- _REQUIREMENT_
All of the data that follows should be retyped exactly, please, except the pictures.

- _DATASET CONTENT_
┌──

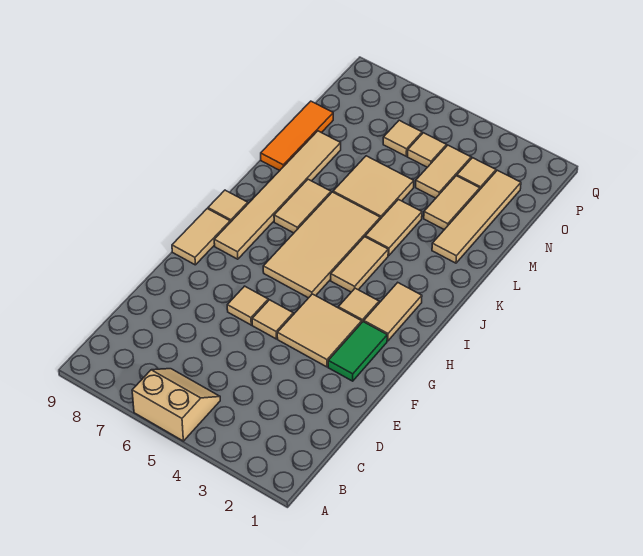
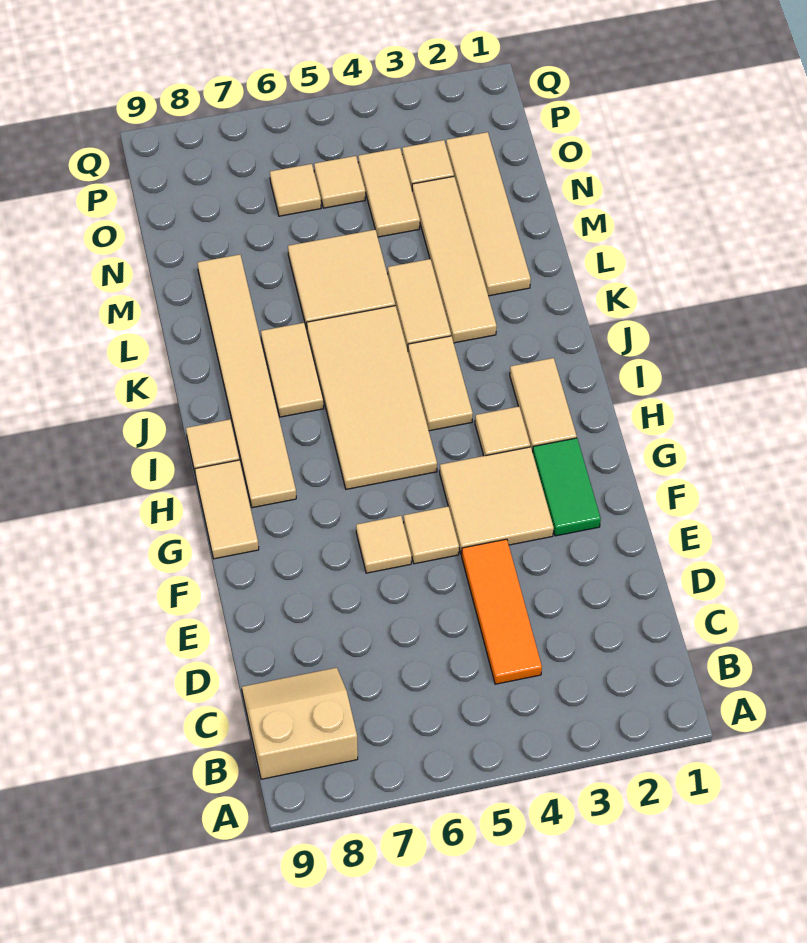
tan slope A5:B6 level 1 top A -> tan slope B8:C9 level 1 top B
orange tile L9:N9 level 1 -> orange tile C4:E4 level 1
tan tile M3:N3 level 1 -> tan tile K3:N3 level 1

└──

- _SOLUTION FOR THIS TASK_
tan slope A5:B6 level 1 top A -> tan slope B8:C9 level 1 top B
orange tile L9:N9 level 1 -> orange tile C4:E4 level 1
tan tile M3:N3 level 1 -> tan tile K3:N3 level 1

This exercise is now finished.